AIM OF THE EXERCISE
Filter the records down to the lines that hold the word "degrees", and copy each of those lines.

(Coordinate-based change listings)

......

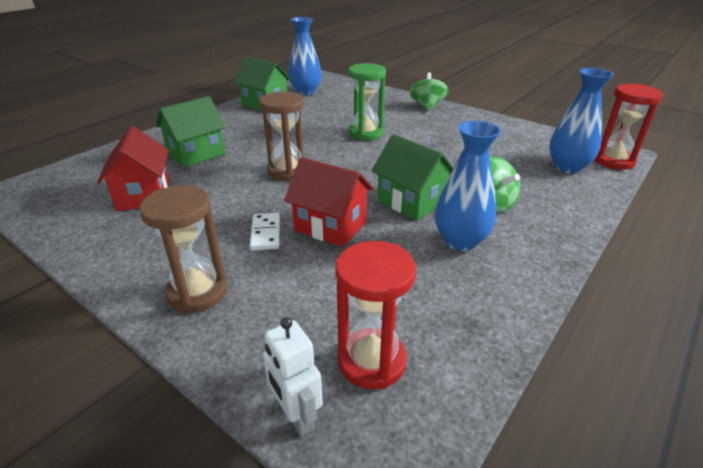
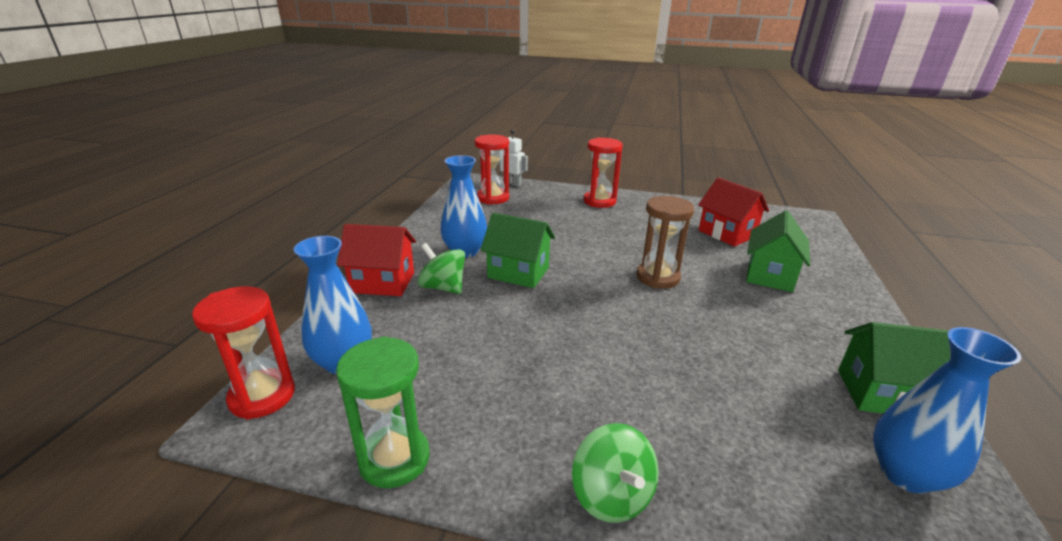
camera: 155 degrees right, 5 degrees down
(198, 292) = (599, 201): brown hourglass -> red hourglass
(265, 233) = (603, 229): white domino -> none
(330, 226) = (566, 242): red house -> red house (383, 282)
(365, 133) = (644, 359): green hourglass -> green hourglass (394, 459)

......

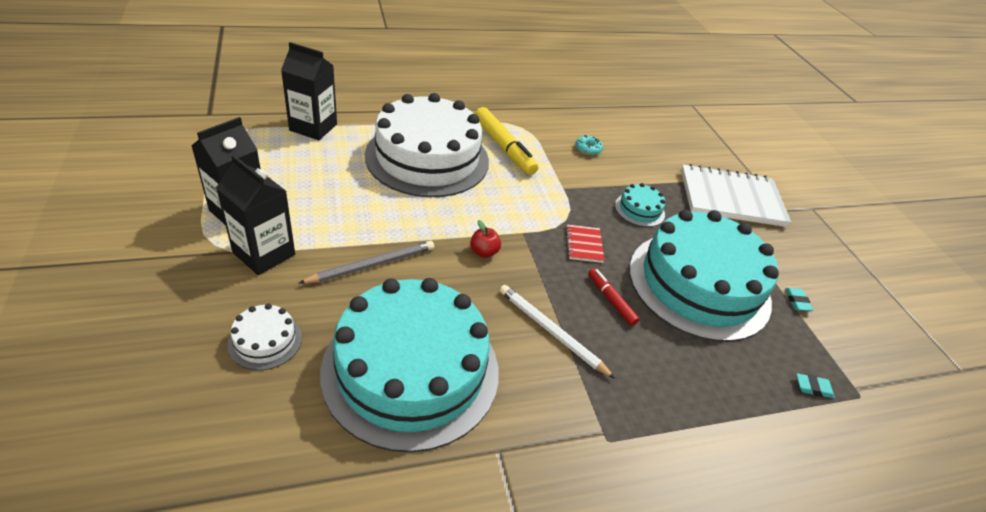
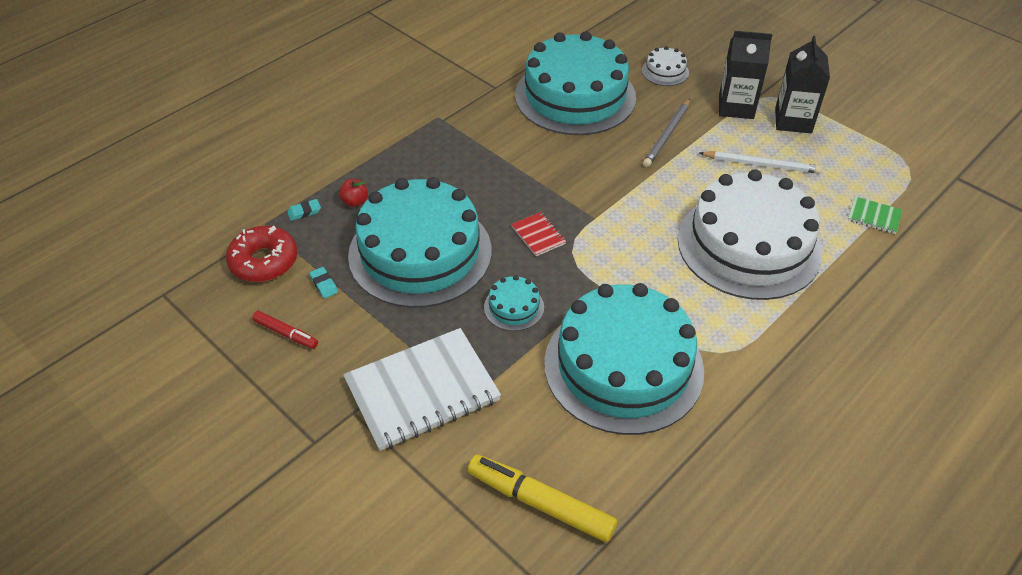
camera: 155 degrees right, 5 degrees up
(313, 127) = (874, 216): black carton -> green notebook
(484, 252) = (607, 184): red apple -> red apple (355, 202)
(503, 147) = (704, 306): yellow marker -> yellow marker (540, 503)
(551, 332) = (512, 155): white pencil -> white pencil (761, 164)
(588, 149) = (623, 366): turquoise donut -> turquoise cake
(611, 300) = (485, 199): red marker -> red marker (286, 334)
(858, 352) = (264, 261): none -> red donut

......

RESULT BELOW
camera: 155 degrees right, 5 degrees down
camera: 155 degrees right, 5 degrees up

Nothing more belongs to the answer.